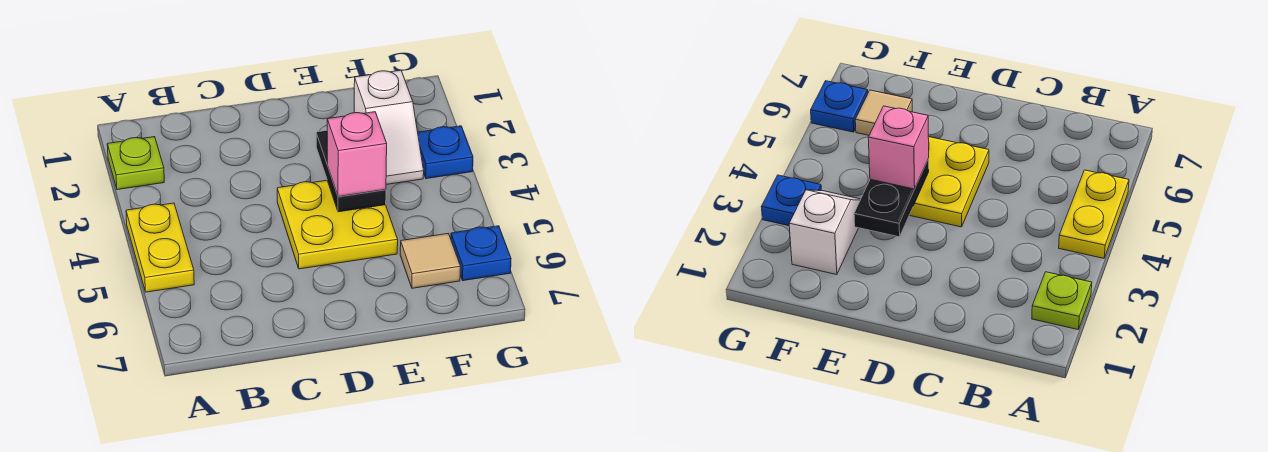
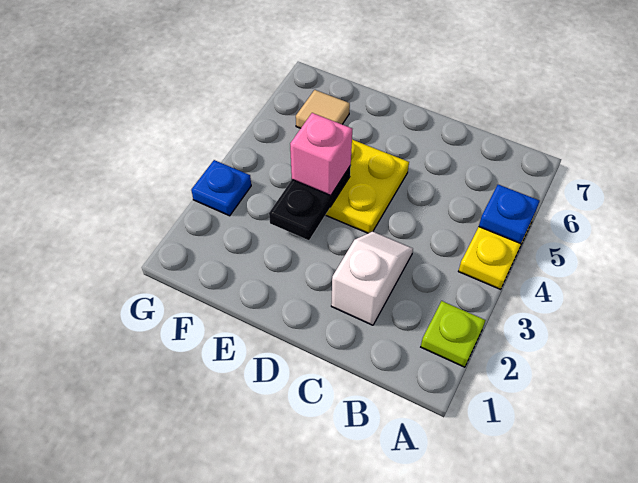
white slope F2:F3 level 1 top 2 -> white slope C2:C3 level 1 top 2
blue plate G6 level 1 -> blue plate A5 level 2

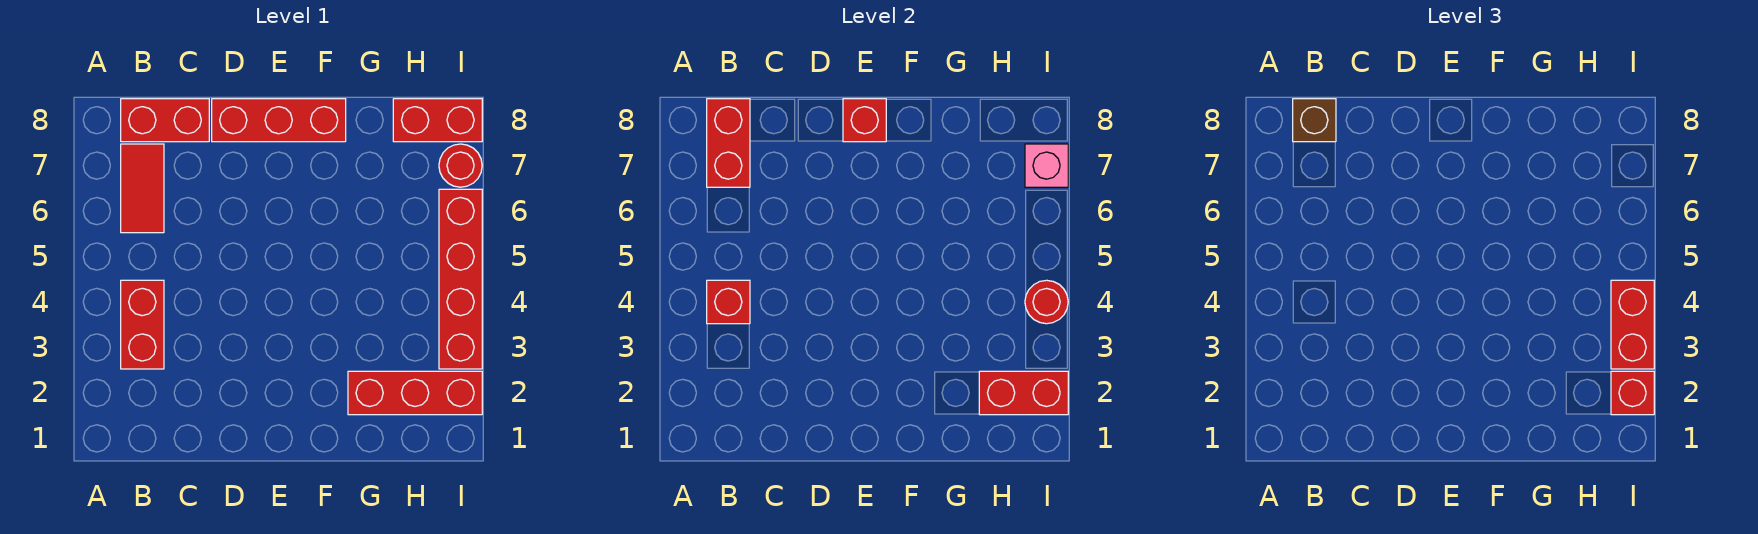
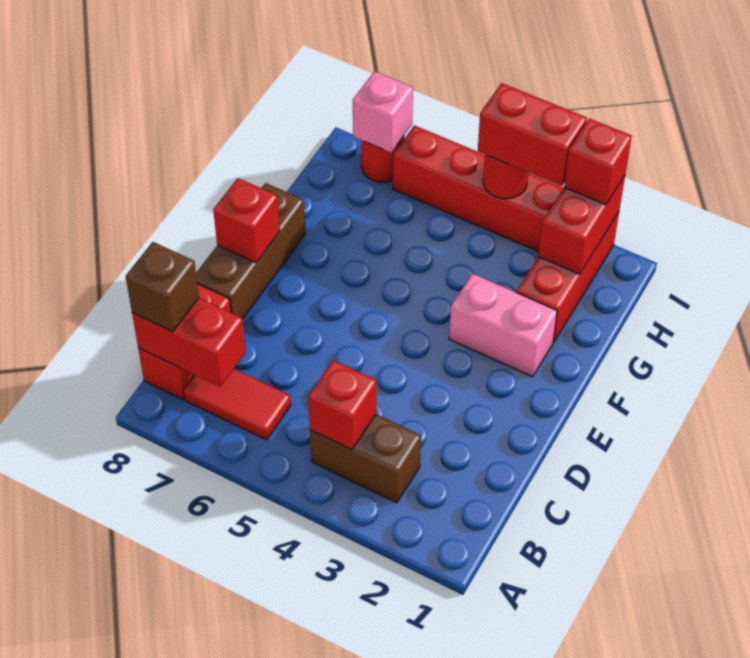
red brick B3:B4 level 1 -> brown brick B3:B4 level 1
red brick D8:F8 level 1 -> brown brick D8:F8 level 1
none -> pink brick F2:F3 level 1
red brick H8:I8 level 1 -> none

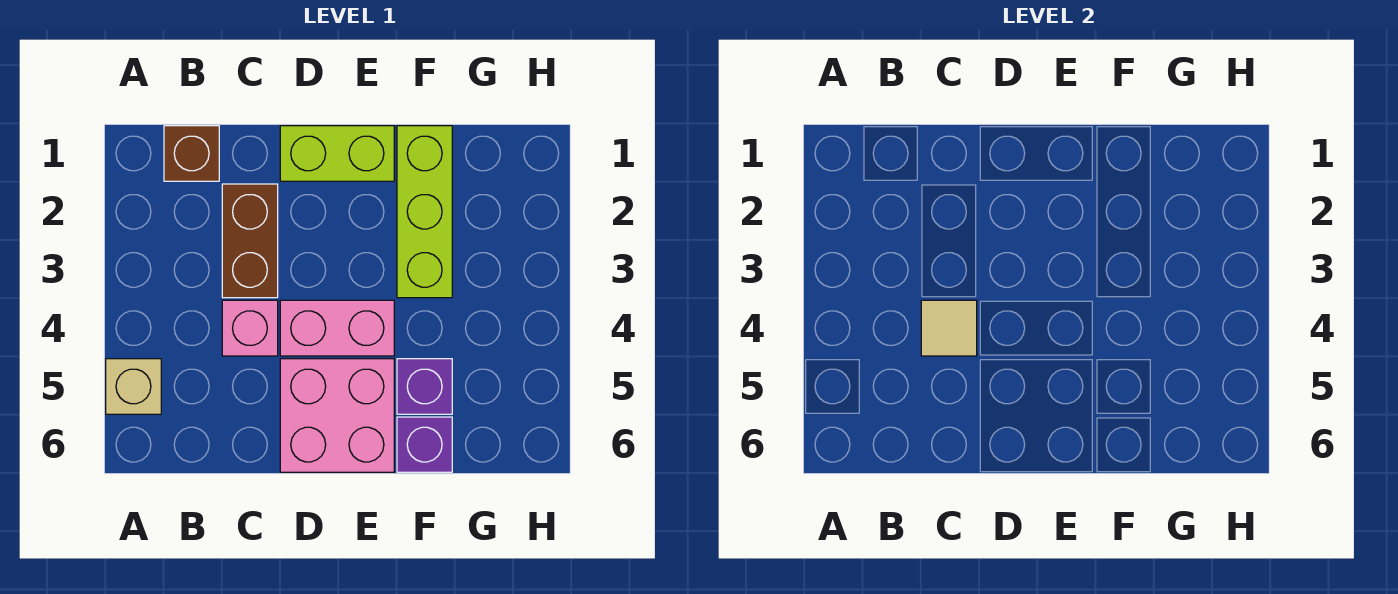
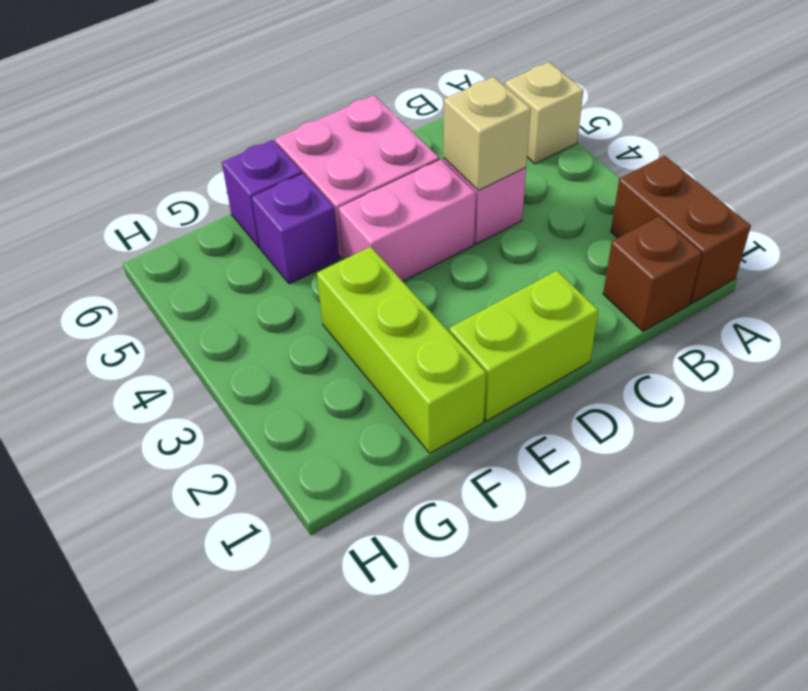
brown brick C2:C3 level 1 -> brown brick A1:A2 level 1
tan tile C4 level 2 -> tan brick C4 level 2

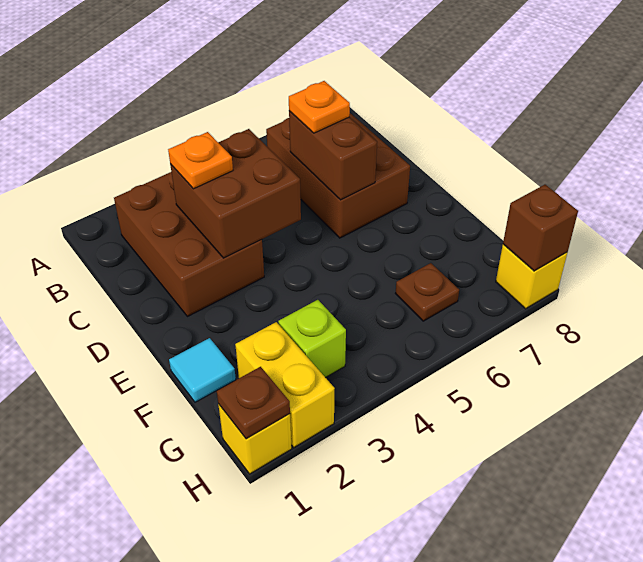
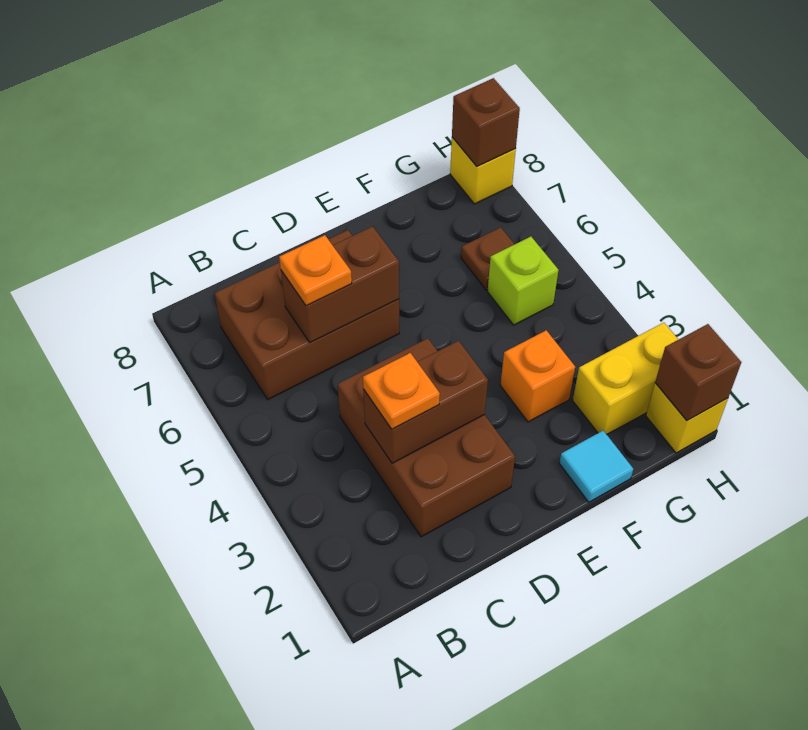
brown brick B2:D3 level 1 -> brown brick C2:D4 level 1
brown brick C3:D4 level 2 -> brown brick C3:D3 level 2
none -> orange brick F3 level 1
lime brick G3 level 1 -> lime brick G5 level 1
brown plate H1 level 2 -> brown brick H1 level 2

§ Exercise instructions
Leave the images out. Set down all of the material above exactly.

§ Task answer
white slope F2:F3 level 1 top 2 -> white slope C2:C3 level 1 top 2
blue plate G6 level 1 -> blue plate A5 level 2

red brick B3:B4 level 1 -> brown brick B3:B4 level 1
red brick D8:F8 level 1 -> brown brick D8:F8 level 1
none -> pink brick F2:F3 level 1
red brick H8:I8 level 1 -> none

brown brick C2:C3 level 1 -> brown brick A1:A2 level 1
tan tile C4 level 2 -> tan brick C4 level 2

brown brick B2:D3 level 1 -> brown brick C2:D4 level 1
brown brick C3:D4 level 2 -> brown brick C3:D3 level 2
none -> orange brick F3 level 1
lime brick G3 level 1 -> lime brick G5 level 1
brown plate H1 level 2 -> brown brick H1 level 2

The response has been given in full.